BRIEF :: Copy each line of the material in which the word "boiler" appears.

·····

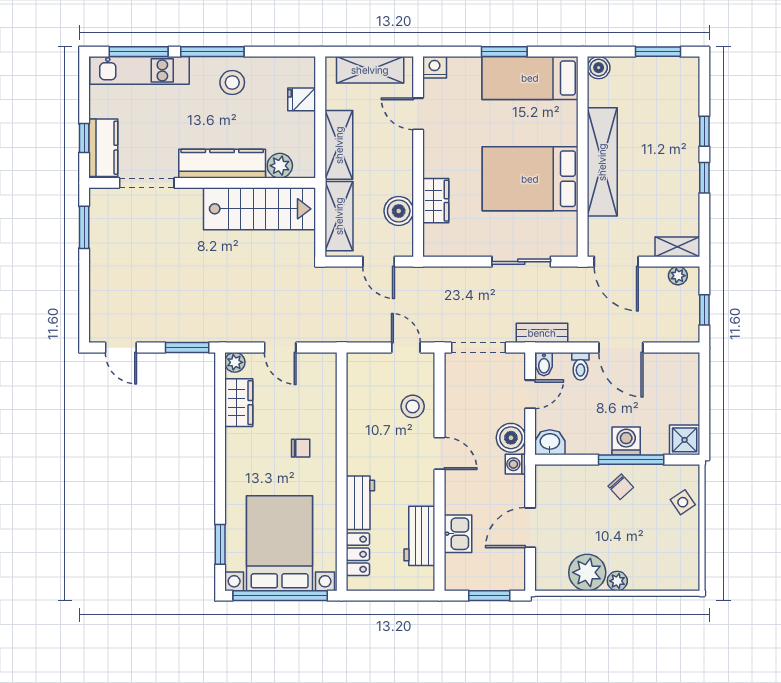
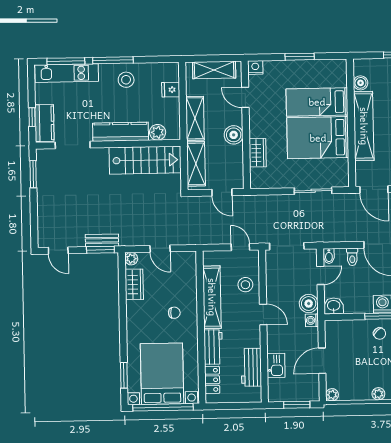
boiler: (599, 68) -> (361, 83), moved
bed: (530, 78) -> (317, 102), moved
boiler: (399, 211) -> (234, 135), moved
bench: (542, 333) -> (102, 240), moved
shelving: (360, 425) -> (212, 297), added
plant: (587, 572) -> (332, 395), moved, width x0.53, depth x0.53

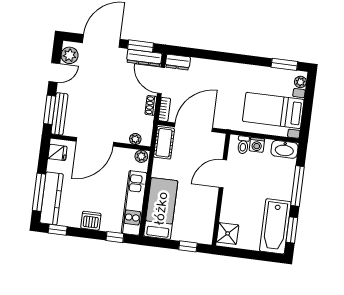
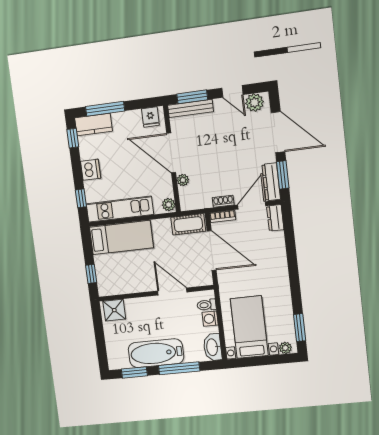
plant: (135, 139) -> (183, 180), moved
kitchen counter: (51, 198) -> (93, 125), width x0.67
bathtub: (275, 226) -> (156, 353), moved

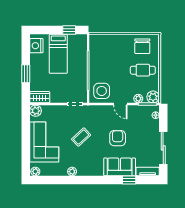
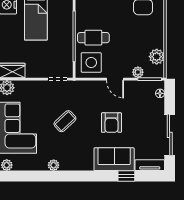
cafe table: (143, 70) -> (93, 38), moved
plant: (153, 97) -> (157, 57), moved
armchair: (118, 138) -> (111, 123), turned 180

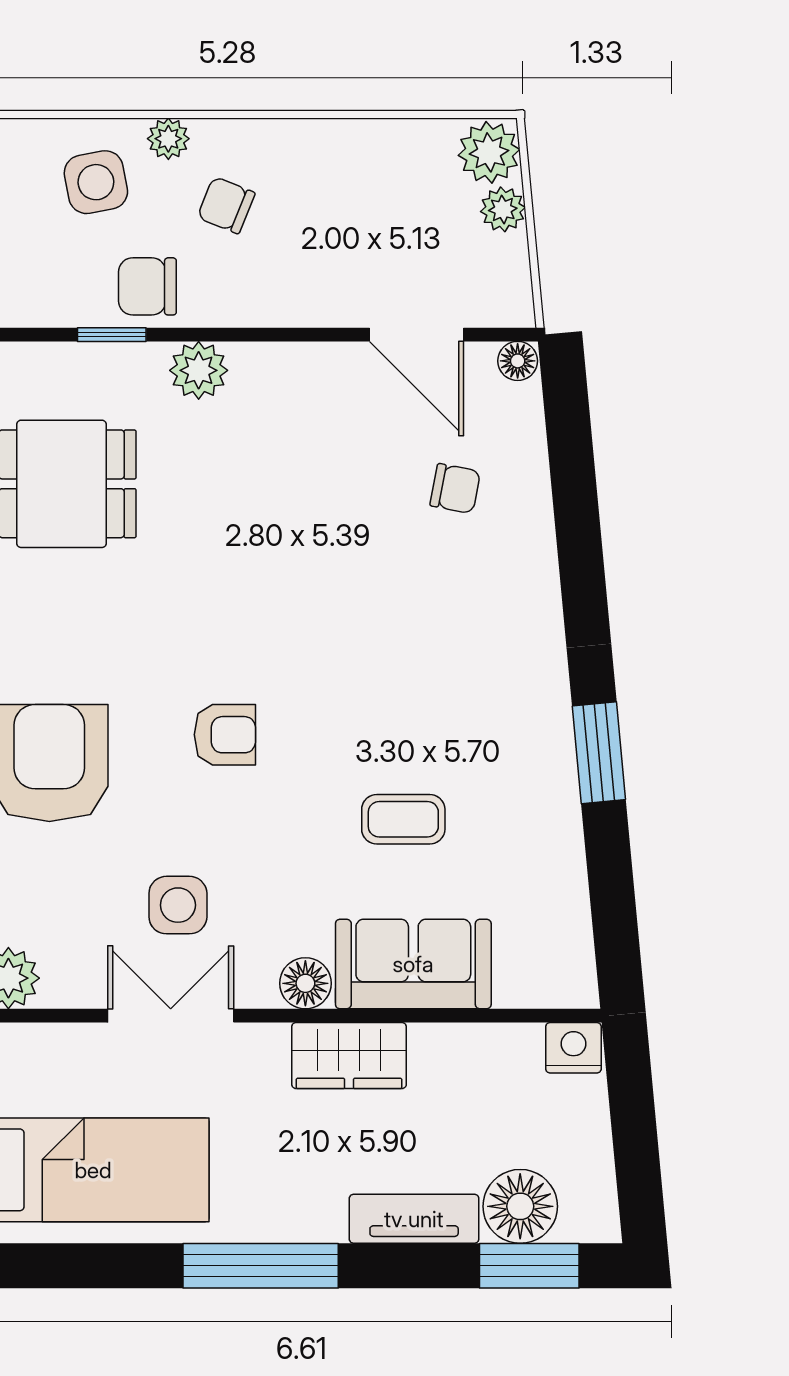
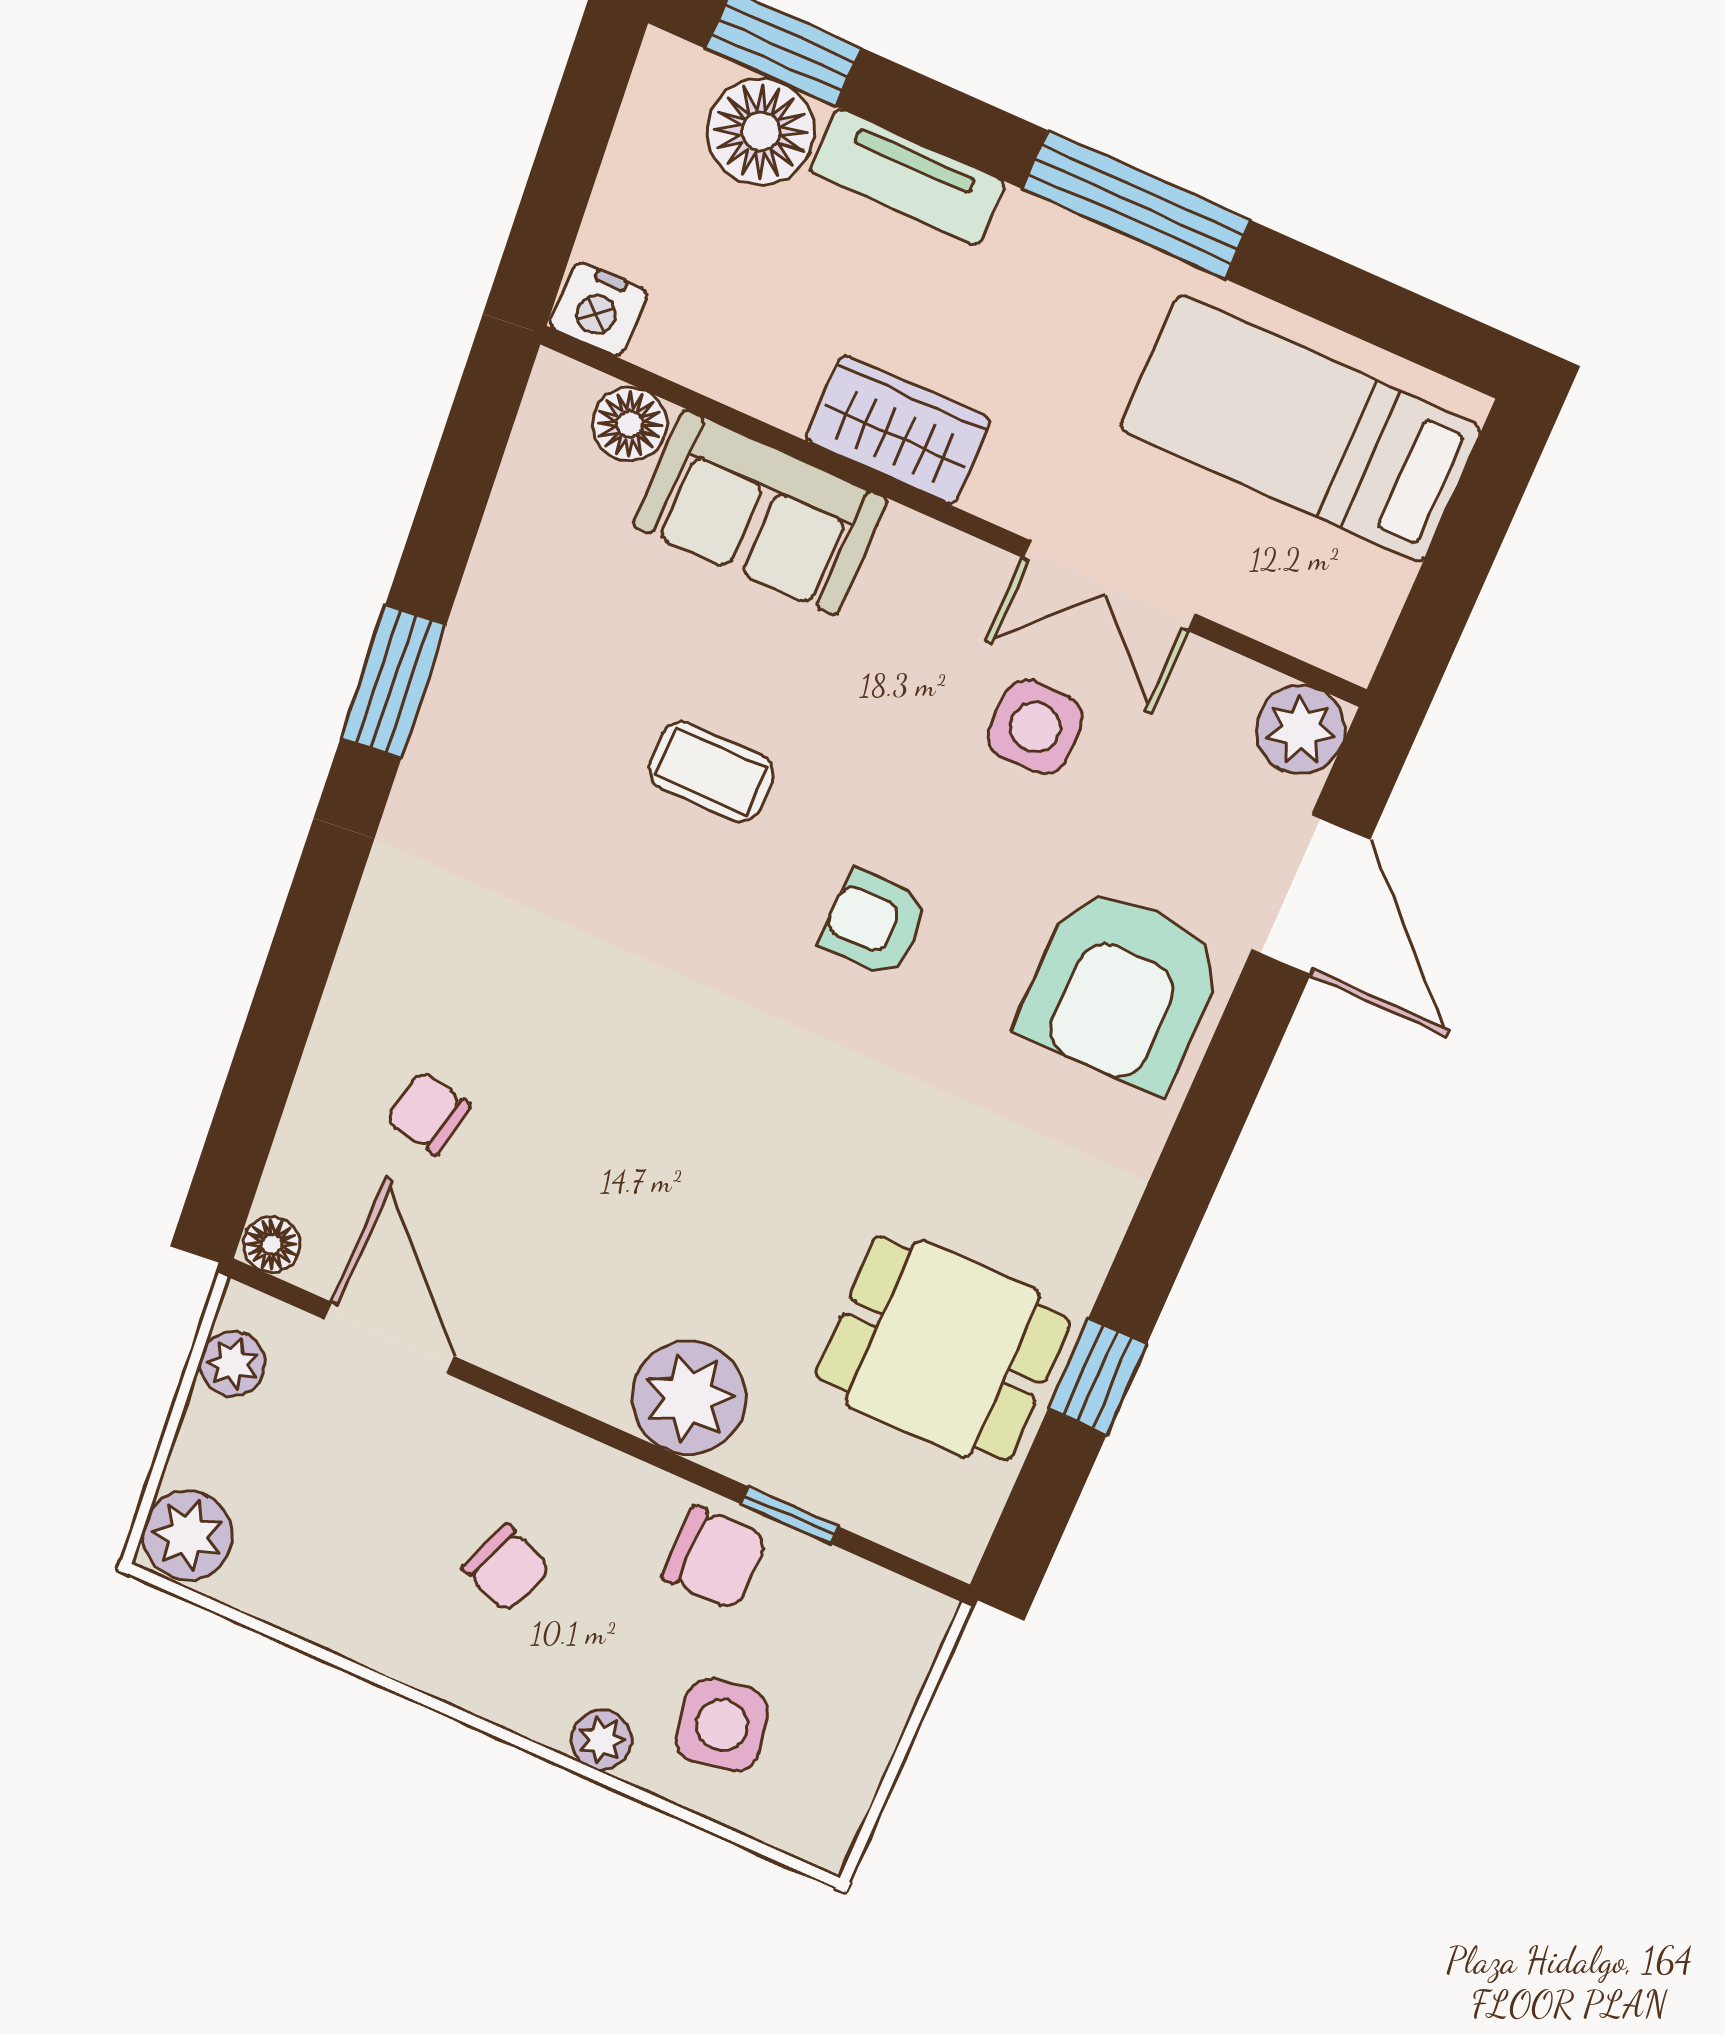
chair: (226, 205) -> (506, 1568), moved
plant: (503, 209) -> (233, 1364), moved
plant: (199, 370) -> (689, 1398), width x1.36, depth x1.36
coffee table: (403, 819) -> (711, 772), moved
floor lamp: (305, 983) -> (630, 424), moved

·····

SOLUTION BELOW ::
boiler: (599, 68) -> (361, 83), moved
boiler: (399, 211) -> (234, 135), moved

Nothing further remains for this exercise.